REQUIRED ACTION>
Set down, exactly and with nothing added, the lines running from the one that holds "pink brick L5 level 1 -> tan brick L5 level 1" to the final line of the records. Pictures stay out of the copy.

DATASET>
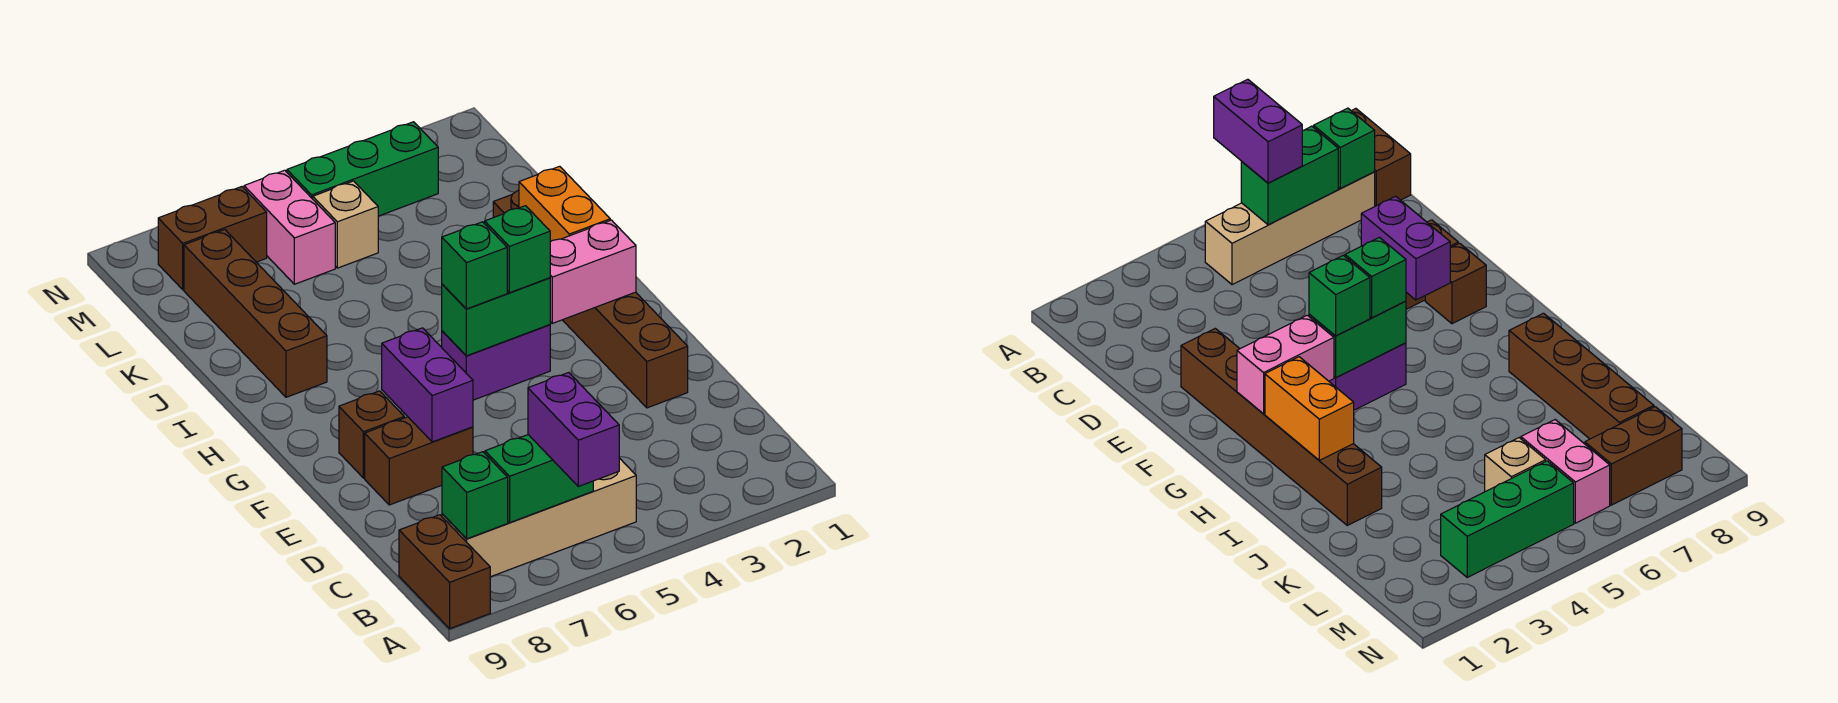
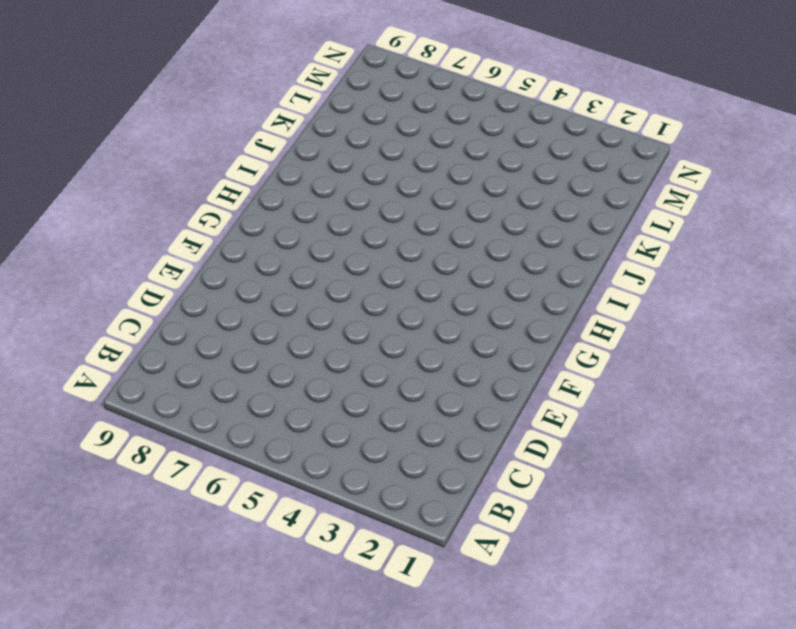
none -> brown brick A9:B9 level 1
none -> tan brick B5:B8 level 1
none -> brown brick E2:J2 level 1

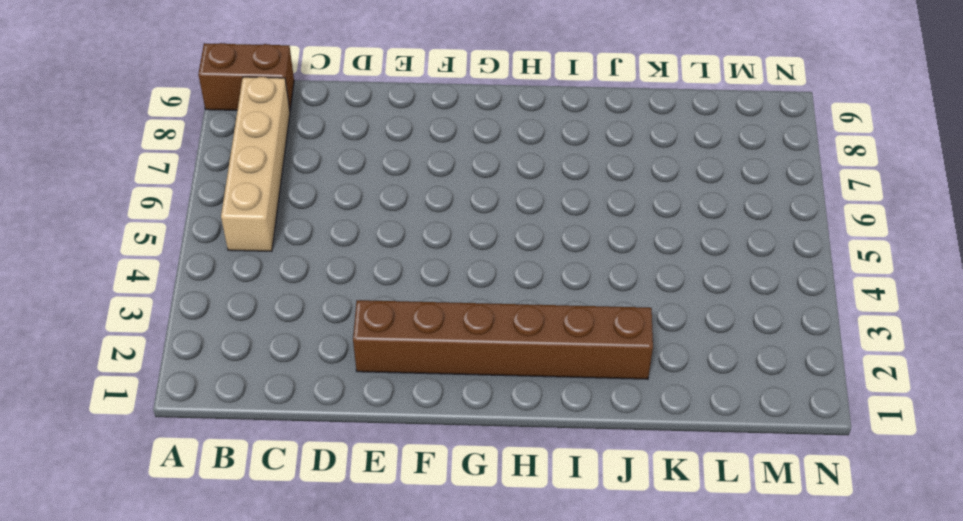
none -> brown brick E7:E8 level 1
none -> brown brick F8 level 1
none -> purple brick G4:G5 level 1

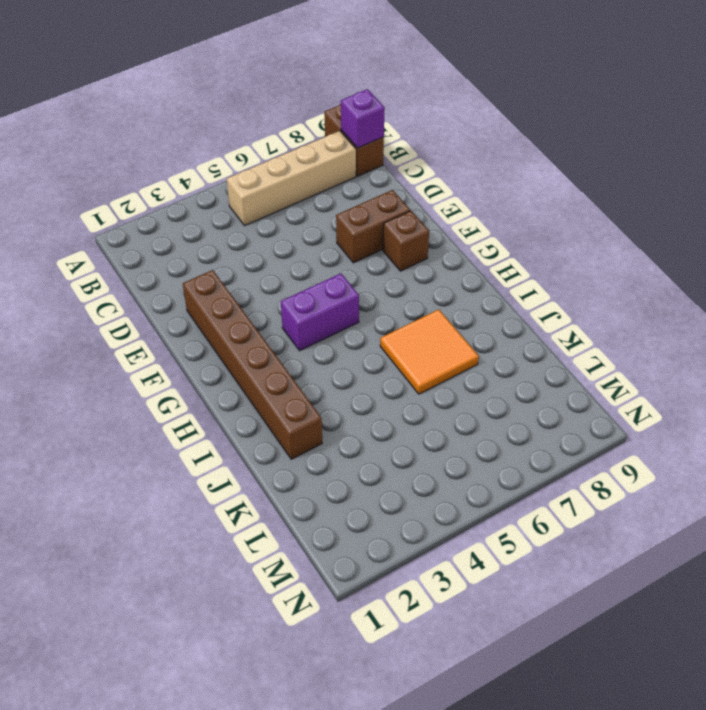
purple brick B9 level 2 -> none
orange tile I6:J7 level 1 -> none
none -> brown brick I8:L8 level 1
none -> tan brick L5 level 1
none -> pink brick L6:M6 level 1

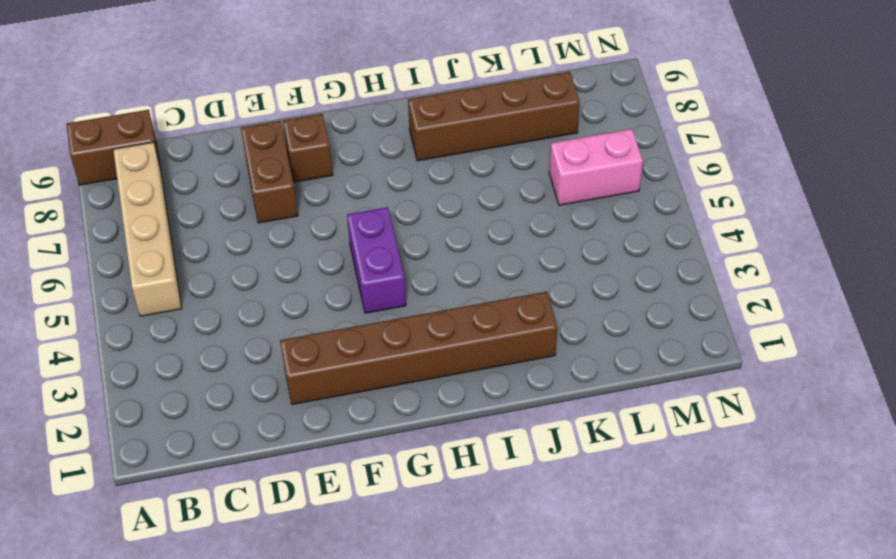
none -> tan brick L5 level 1
none -> green brick M3:M5 level 1
none -> brown brick M7:M8 level 1

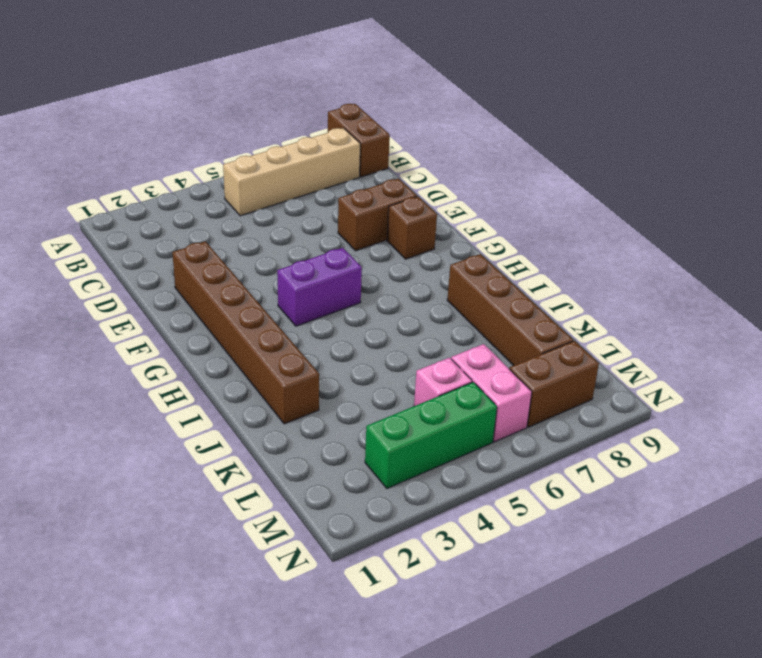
pink brick L5 level 1 -> tan brick L5 level 1
none -> green brick B6:B7 level 2
none -> green brick B8 level 2
none -> purple brick E7:F7 level 2

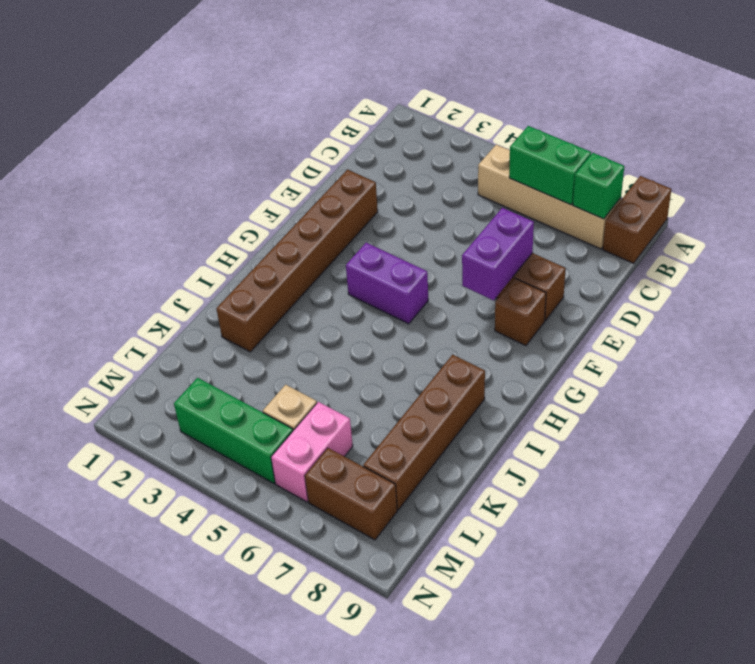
none -> pink brick G2:G3 level 2
none -> green brick G4:G5 level 2
none -> orange brick H2:I2 level 2

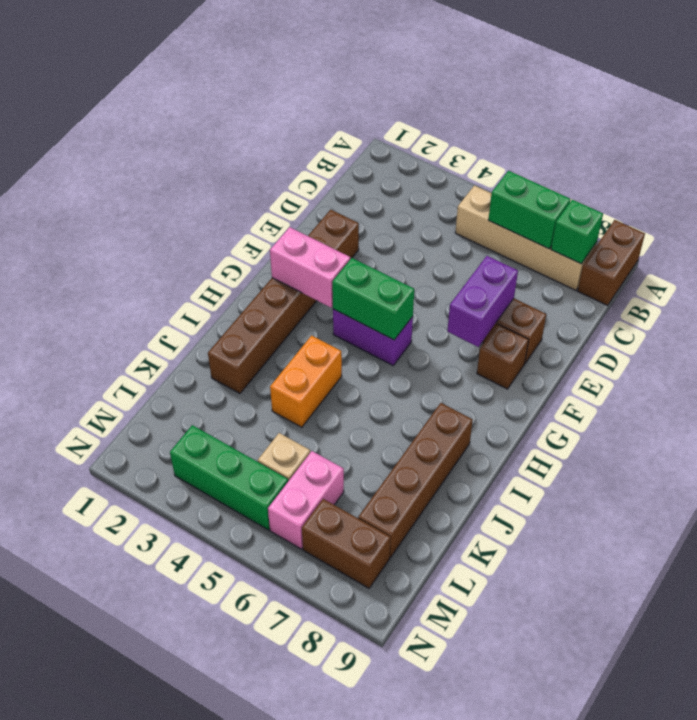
orange brick I4:J4 level 1 -> orange brick H2:I2 level 2
none -> purple brick A6:B6 level 3
none -> green brick G4 level 3
none -> green brick G5 level 3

EXERCISE ANSWER>
pink brick L5 level 1 -> tan brick L5 level 1
none -> green brick B6:B7 level 2
none -> green brick B8 level 2
none -> purple brick E7:F7 level 2

none -> pink brick G2:G3 level 2
none -> green brick G4:G5 level 2
none -> orange brick H2:I2 level 2

orange brick I4:J4 level 1 -> orange brick H2:I2 level 2
none -> purple brick A6:B6 level 3
none -> green brick G4 level 3
none -> green brick G5 level 3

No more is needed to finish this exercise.